● Provided data:

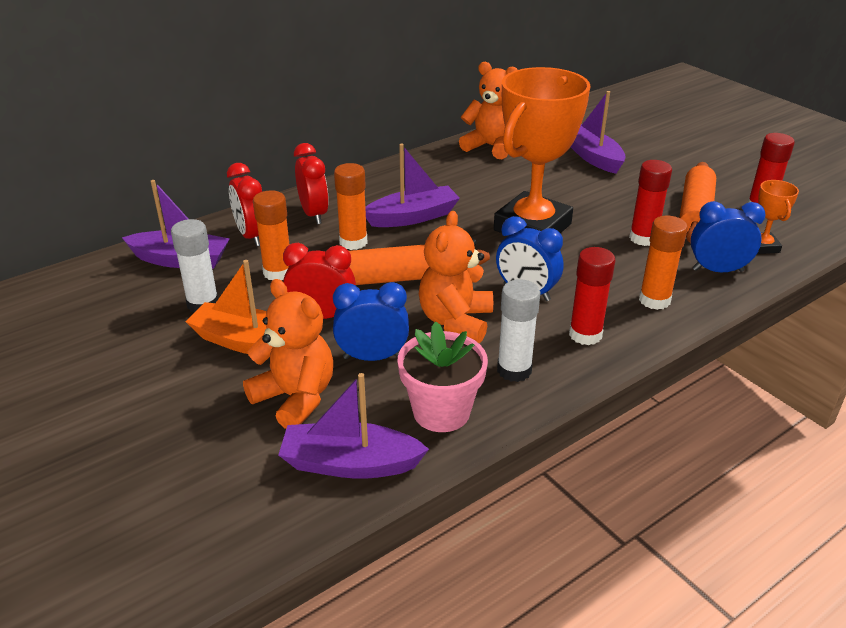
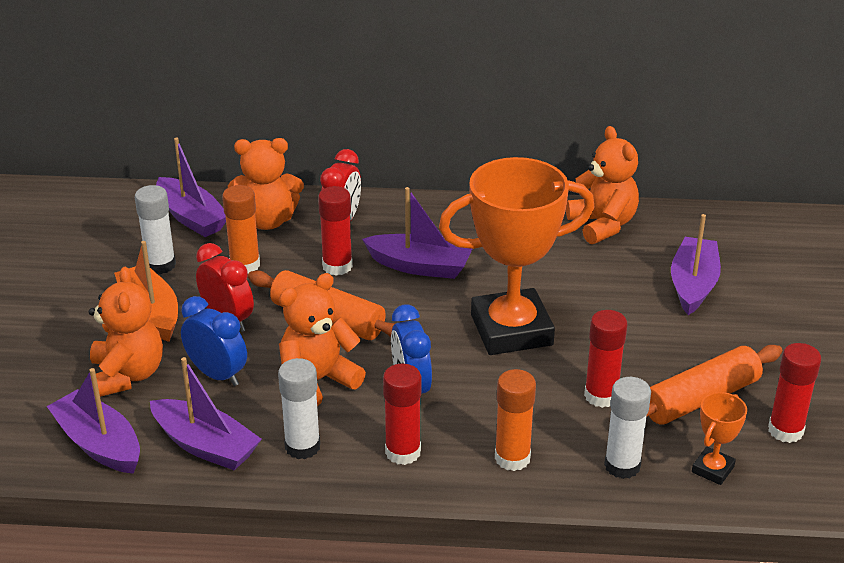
camera: 40 degrees right, 0 degrees up
(251, 236) = (267, 221): red clock -> orange teddy bear
(353, 242) = (337, 266): orange glue stick -> red glue stick
(441, 412) = (205, 445): pink flower pot -> purple boat
(717, 270) = (622, 466): blue clock -> white glue stick

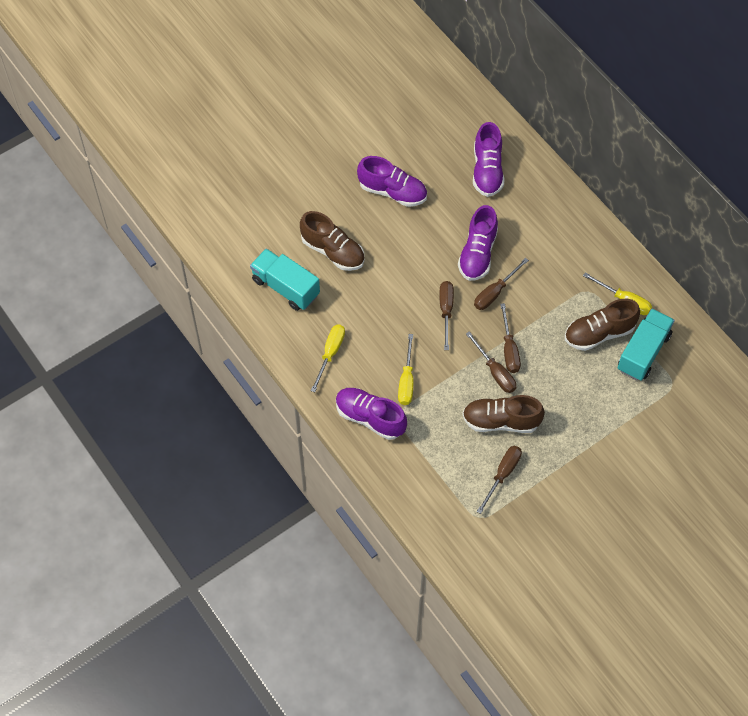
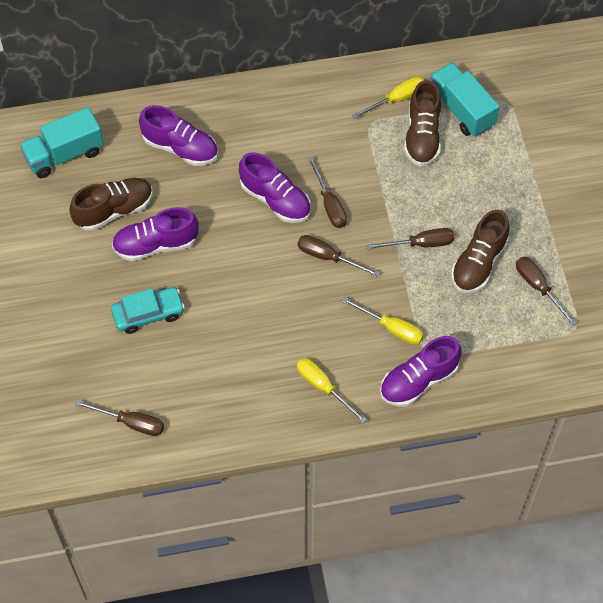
camera: 65 degrees left, 0 degrees up
(285, 287) = (218, 398): turquoise truck -> turquoise truck (64, 154)
(331, 212) = (148, 314): none -> turquoise car
(333, 251) = (198, 333): brown shoe -> brown shoe (114, 210)
(392, 192) = (156, 244): purple shoe -> purple shoe turned 150 degrees counterclockwise
(509, 349) = (401, 220): brown screwdriver -> brown screwdriver (131, 423)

● Your assignment:
Which lines hold the string "turquoise"? Copy all of them from the data above.

● Solved problem:
(285, 287) = (218, 398): turquoise truck -> turquoise truck (64, 154)
(331, 212) = (148, 314): none -> turquoise car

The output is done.